Assignment: In your answer, give each entry again exactly as it appears.

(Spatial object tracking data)
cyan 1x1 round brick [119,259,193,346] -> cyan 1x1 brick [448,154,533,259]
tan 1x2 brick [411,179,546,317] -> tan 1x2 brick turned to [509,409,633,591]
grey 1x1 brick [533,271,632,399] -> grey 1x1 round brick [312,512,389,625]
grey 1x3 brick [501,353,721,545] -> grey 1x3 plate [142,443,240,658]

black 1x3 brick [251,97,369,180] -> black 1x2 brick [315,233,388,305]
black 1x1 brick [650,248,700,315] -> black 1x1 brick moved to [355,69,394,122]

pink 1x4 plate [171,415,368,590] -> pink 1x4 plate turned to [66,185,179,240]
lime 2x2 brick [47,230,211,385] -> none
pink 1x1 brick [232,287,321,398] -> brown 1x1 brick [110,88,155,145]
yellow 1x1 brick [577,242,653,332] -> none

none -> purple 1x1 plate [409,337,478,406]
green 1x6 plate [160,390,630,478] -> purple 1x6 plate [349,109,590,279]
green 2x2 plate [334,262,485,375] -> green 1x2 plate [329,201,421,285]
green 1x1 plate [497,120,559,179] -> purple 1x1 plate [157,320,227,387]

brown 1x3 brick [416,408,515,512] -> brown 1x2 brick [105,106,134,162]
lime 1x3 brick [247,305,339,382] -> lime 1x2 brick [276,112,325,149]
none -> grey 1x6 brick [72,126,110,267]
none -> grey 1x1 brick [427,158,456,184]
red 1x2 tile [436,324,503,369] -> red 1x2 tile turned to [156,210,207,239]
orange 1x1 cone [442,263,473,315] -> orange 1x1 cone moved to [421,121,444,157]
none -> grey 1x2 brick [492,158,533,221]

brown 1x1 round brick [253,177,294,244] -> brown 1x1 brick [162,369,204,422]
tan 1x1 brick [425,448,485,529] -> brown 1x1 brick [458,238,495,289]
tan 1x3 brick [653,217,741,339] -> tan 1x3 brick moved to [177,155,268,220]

Solution:
cyan 1x1 round brick [119,259,193,346] -> cyan 1x1 brick [448,154,533,259]
tan 1x2 brick [411,179,546,317] -> tan 1x2 brick turned to [509,409,633,591]
grey 1x1 brick [533,271,632,399] -> grey 1x1 round brick [312,512,389,625]
grey 1x3 brick [501,353,721,545] -> grey 1x3 plate [142,443,240,658]

black 1x3 brick [251,97,369,180] -> black 1x2 brick [315,233,388,305]
black 1x1 brick [650,248,700,315] -> black 1x1 brick moved to [355,69,394,122]

pink 1x4 plate [171,415,368,590] -> pink 1x4 plate turned to [66,185,179,240]
lime 2x2 brick [47,230,211,385] -> none
pink 1x1 brick [232,287,321,398] -> brown 1x1 brick [110,88,155,145]
yellow 1x1 brick [577,242,653,332] -> none

none -> purple 1x1 plate [409,337,478,406]
green 1x6 plate [160,390,630,478] -> purple 1x6 plate [349,109,590,279]
green 2x2 plate [334,262,485,375] -> green 1x2 plate [329,201,421,285]
green 1x1 plate [497,120,559,179] -> purple 1x1 plate [157,320,227,387]

brown 1x3 brick [416,408,515,512] -> brown 1x2 brick [105,106,134,162]
lime 1x3 brick [247,305,339,382] -> lime 1x2 brick [276,112,325,149]
none -> grey 1x6 brick [72,126,110,267]
none -> grey 1x1 brick [427,158,456,184]
red 1x2 tile [436,324,503,369] -> red 1x2 tile turned to [156,210,207,239]
orange 1x1 cone [442,263,473,315] -> orange 1x1 cone moved to [421,121,444,157]
none -> grey 1x2 brick [492,158,533,221]

brown 1x1 round brick [253,177,294,244] -> brown 1x1 brick [162,369,204,422]
tan 1x1 brick [425,448,485,529] -> brown 1x1 brick [458,238,495,289]
tan 1x3 brick [653,217,741,339] -> tan 1x3 brick moved to [177,155,268,220]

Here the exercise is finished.